What the exercise asks
When copying the data below, keep only the lines from the one with "brown cross: (56, 52) -> (88, 47), moved" through the one with "green rectangle: (266, 187)", word for word, and skip the pictures.

[Stepwise shape edit descriptions]
•••••

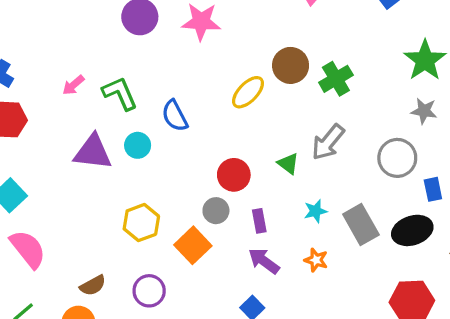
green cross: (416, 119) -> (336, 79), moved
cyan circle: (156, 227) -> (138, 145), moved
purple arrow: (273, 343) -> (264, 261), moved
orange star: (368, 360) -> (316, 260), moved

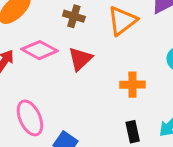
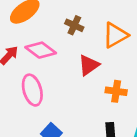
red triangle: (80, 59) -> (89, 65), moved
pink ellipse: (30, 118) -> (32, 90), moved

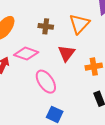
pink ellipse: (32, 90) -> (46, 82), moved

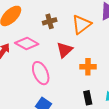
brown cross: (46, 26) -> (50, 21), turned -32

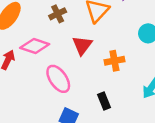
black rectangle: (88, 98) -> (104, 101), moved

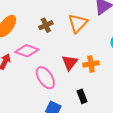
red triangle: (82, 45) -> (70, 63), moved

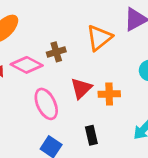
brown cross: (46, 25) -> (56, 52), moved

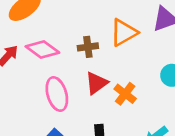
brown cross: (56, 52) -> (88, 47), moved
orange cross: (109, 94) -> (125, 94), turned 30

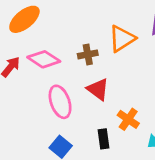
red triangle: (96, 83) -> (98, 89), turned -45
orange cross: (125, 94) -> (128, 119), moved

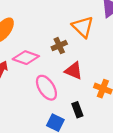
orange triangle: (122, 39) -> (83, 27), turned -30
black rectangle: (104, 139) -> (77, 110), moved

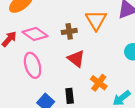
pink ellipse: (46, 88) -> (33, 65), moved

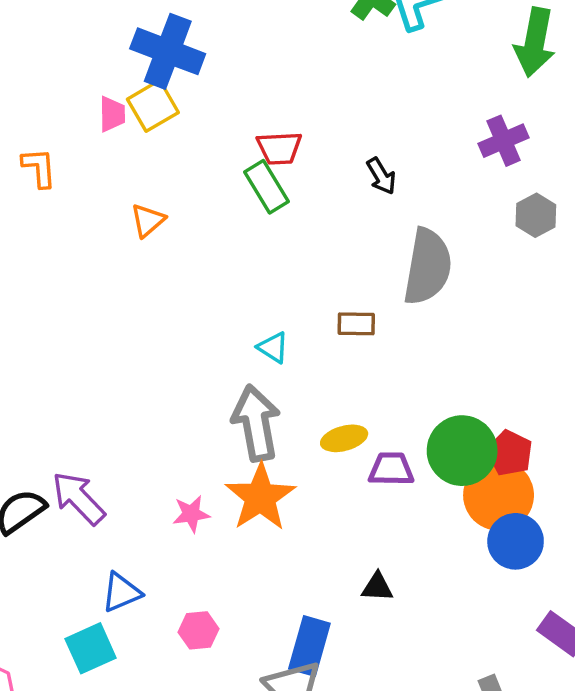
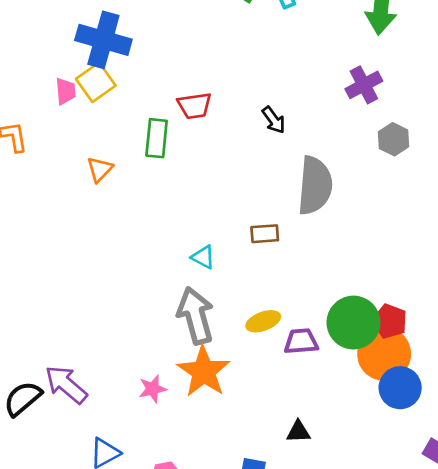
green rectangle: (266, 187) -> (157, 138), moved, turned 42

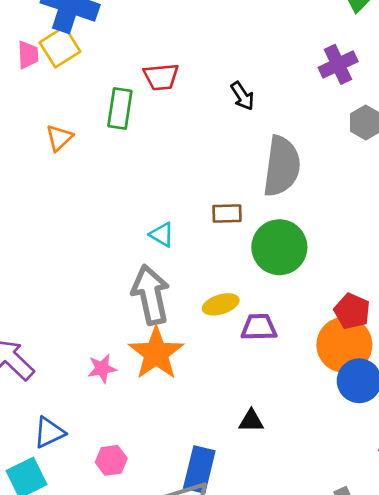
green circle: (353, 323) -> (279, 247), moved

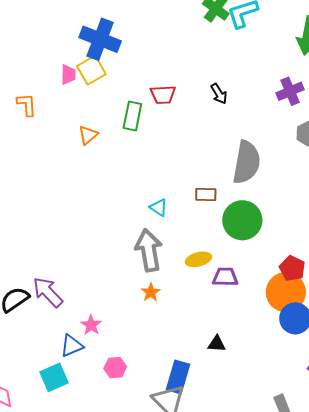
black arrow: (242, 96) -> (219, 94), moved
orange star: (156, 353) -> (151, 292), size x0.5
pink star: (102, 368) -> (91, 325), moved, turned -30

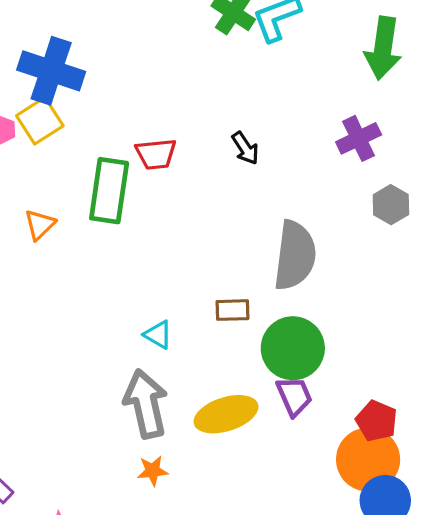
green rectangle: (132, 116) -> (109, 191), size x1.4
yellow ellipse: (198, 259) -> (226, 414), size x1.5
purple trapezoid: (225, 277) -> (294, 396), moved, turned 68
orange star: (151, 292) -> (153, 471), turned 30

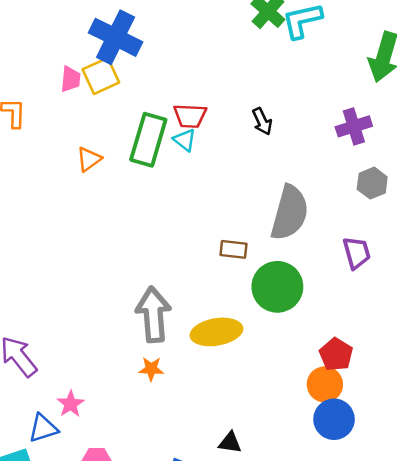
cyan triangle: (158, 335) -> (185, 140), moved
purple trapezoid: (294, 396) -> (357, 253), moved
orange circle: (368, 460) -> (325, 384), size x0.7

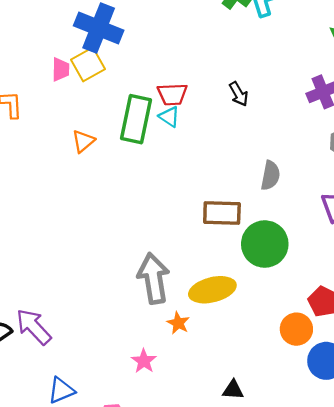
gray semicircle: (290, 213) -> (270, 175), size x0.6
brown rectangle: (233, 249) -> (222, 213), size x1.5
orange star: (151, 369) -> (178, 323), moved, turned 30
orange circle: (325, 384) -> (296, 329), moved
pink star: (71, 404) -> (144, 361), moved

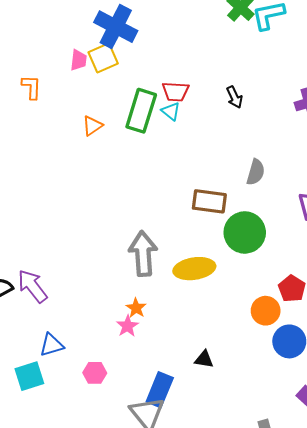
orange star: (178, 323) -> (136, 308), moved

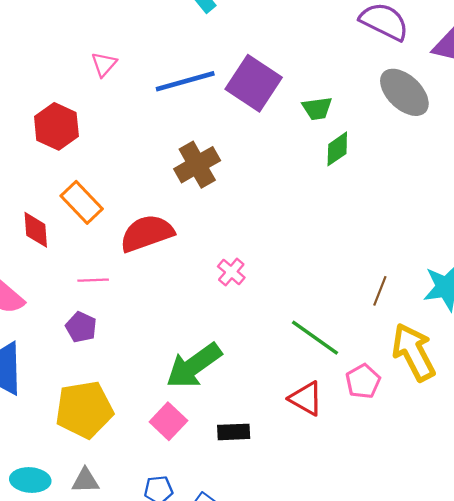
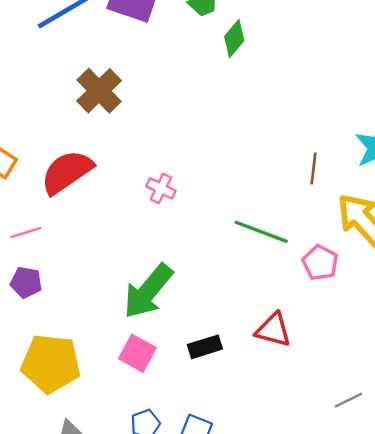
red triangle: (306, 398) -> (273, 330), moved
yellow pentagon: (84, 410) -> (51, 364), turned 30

•••••

Solution to the problem
brown cross: (56, 52) -> (88, 47), moved
orange cross: (109, 94) -> (125, 94), turned 30

red triangle: (96, 83) -> (98, 89), turned -45
orange cross: (125, 94) -> (128, 119), moved

orange triangle: (122, 39) -> (83, 27), turned -30
black rectangle: (104, 139) -> (77, 110), moved

pink ellipse: (46, 88) -> (33, 65), moved

green rectangle: (266, 187) -> (157, 138), moved, turned 42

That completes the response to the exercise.